§ The records
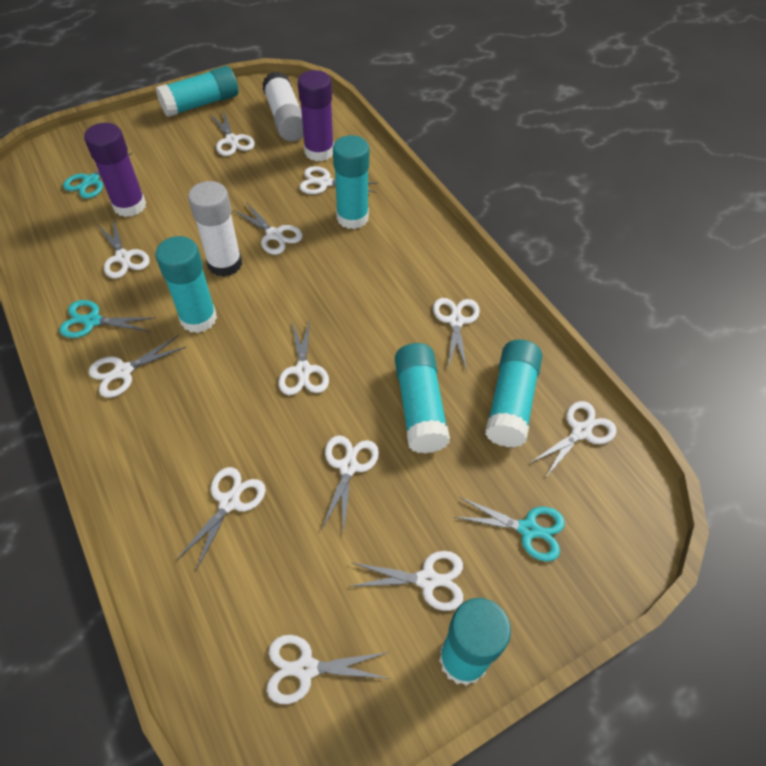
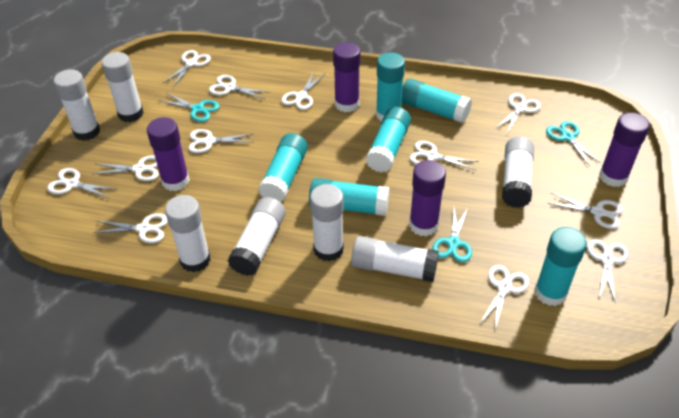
purple glue stick: 2 -> 4
white glue stick: 2 -> 7

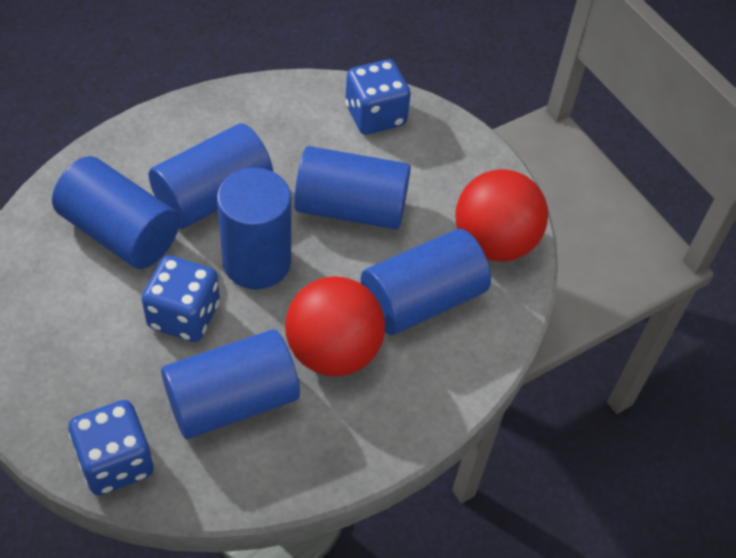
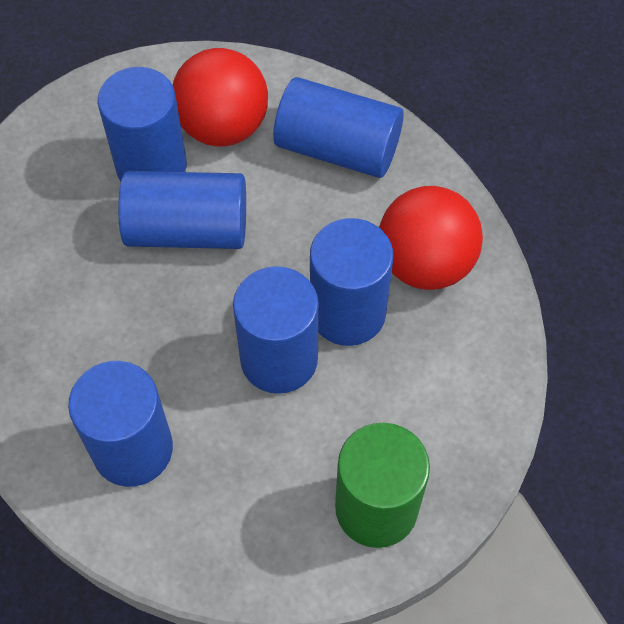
blue dice: 3 -> 0
green cylinder: 0 -> 1

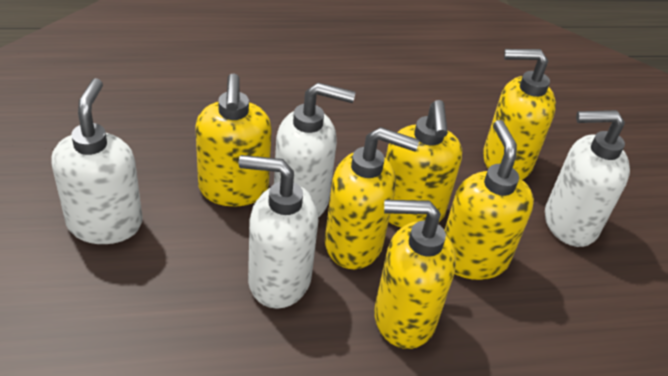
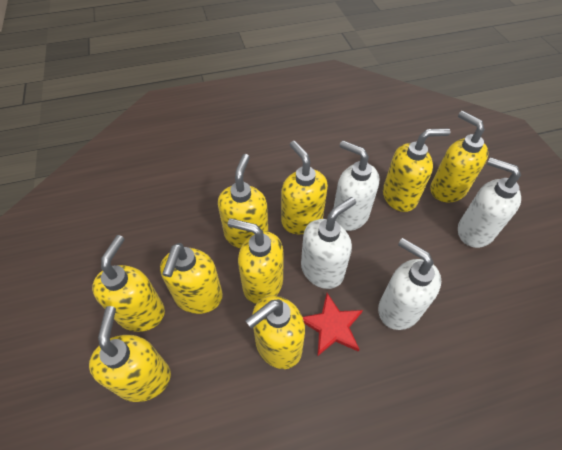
red star: 0 -> 1
yellow soap dispenser: 6 -> 9

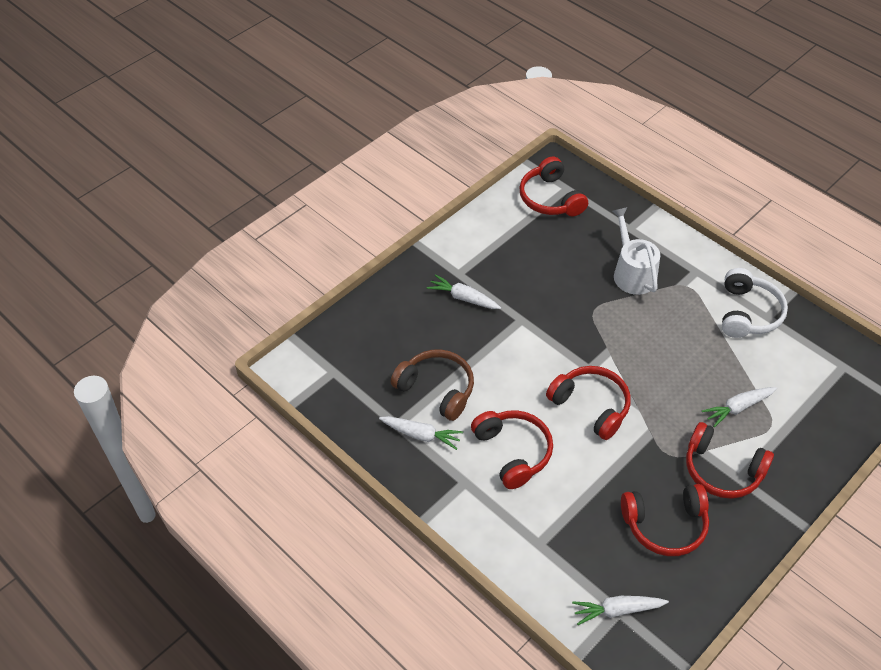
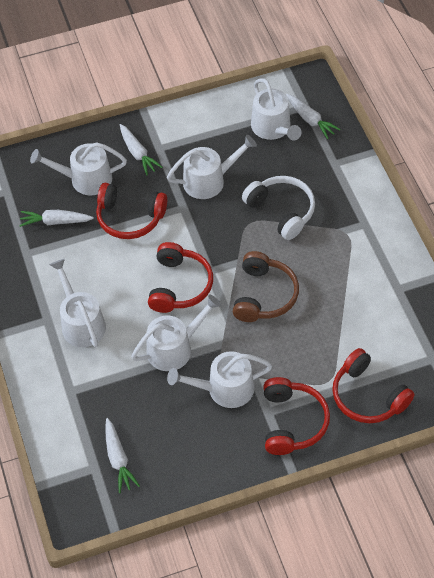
red headphones: 5 -> 4
white watering can: 1 -> 6

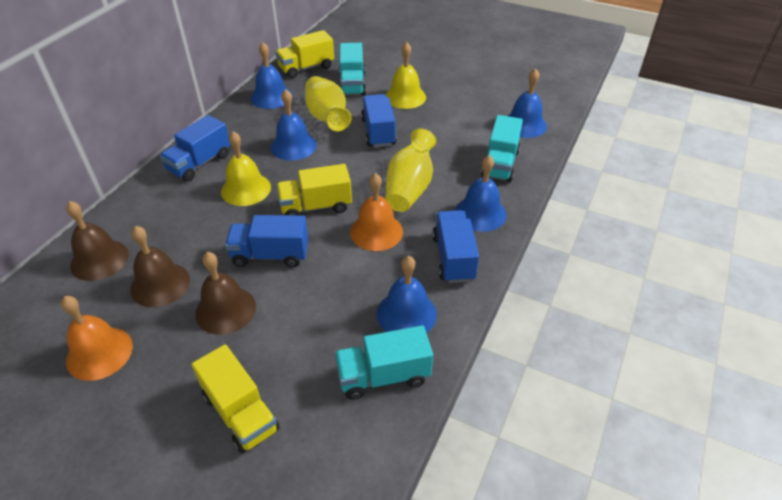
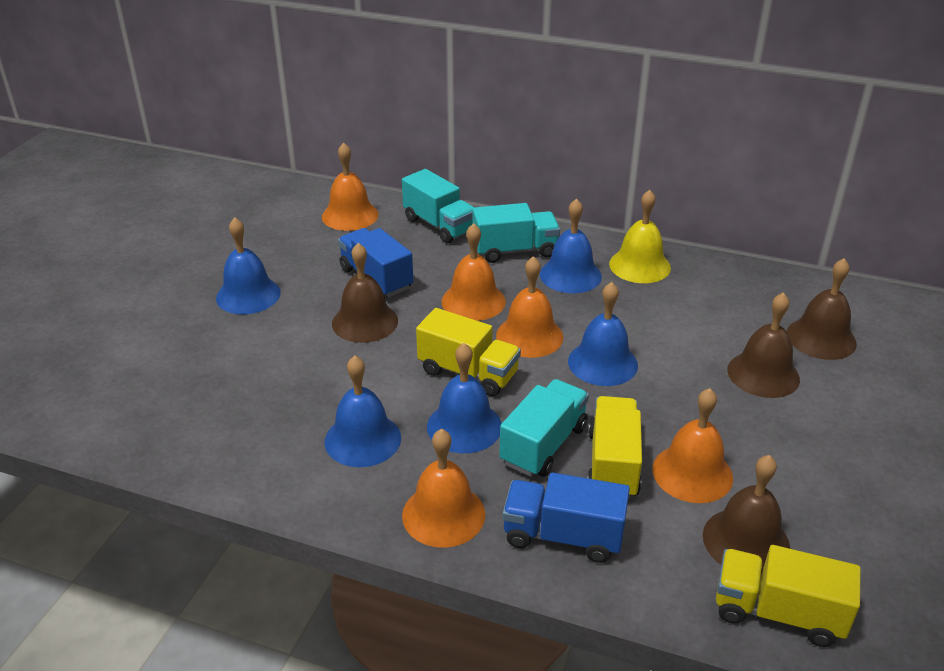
blue truck: 4 -> 2
brown bell: 3 -> 4
orange bell: 2 -> 5
yellow bell: 2 -> 1
yellow vase: 2 -> 0

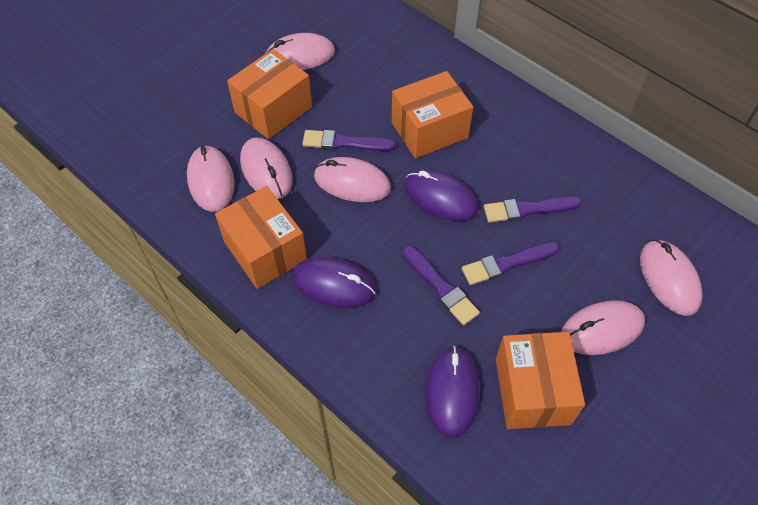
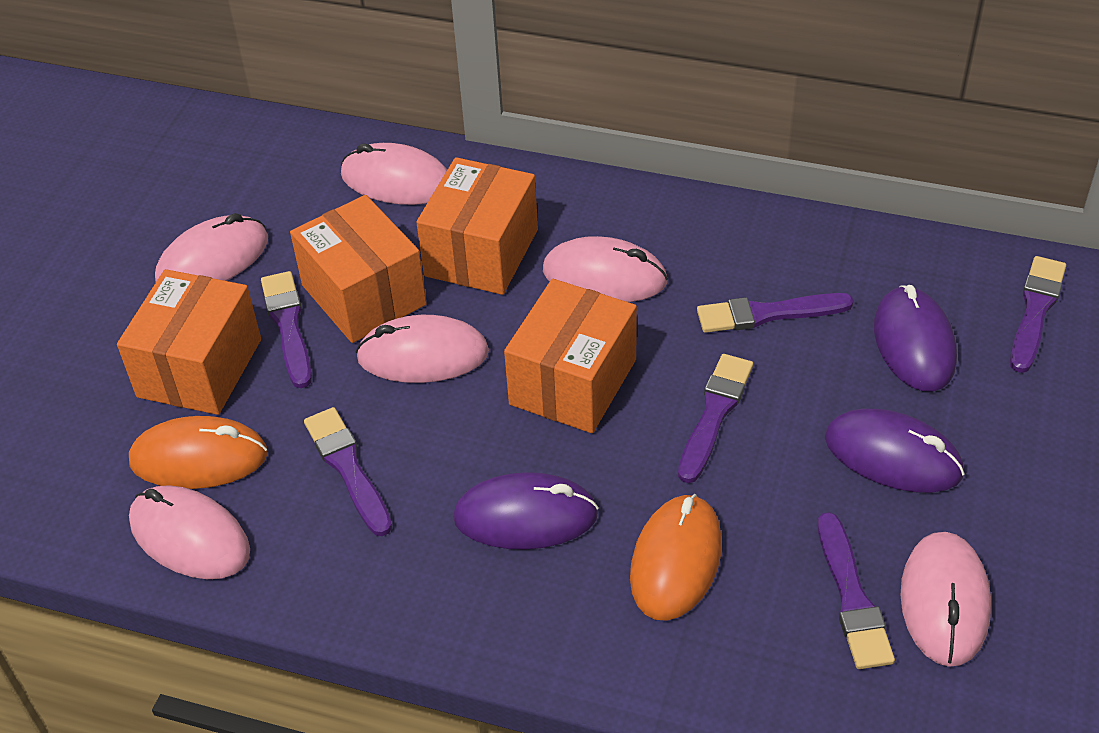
orange mouse: 0 -> 2
purple brush: 4 -> 6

§ Your goal
The response should consist of the entries above, given again exactly and free of pictures.

§ Exercise result
purple glue stick: 2 -> 4
white glue stick: 2 -> 7

blue dice: 3 -> 0
green cylinder: 0 -> 1

red star: 0 -> 1
yellow soap dispenser: 6 -> 9

red headphones: 5 -> 4
white watering can: 1 -> 6

blue truck: 4 -> 2
brown bell: 3 -> 4
orange bell: 2 -> 5
yellow bell: 2 -> 1
yellow vase: 2 -> 0

orange mouse: 0 -> 2
purple brush: 4 -> 6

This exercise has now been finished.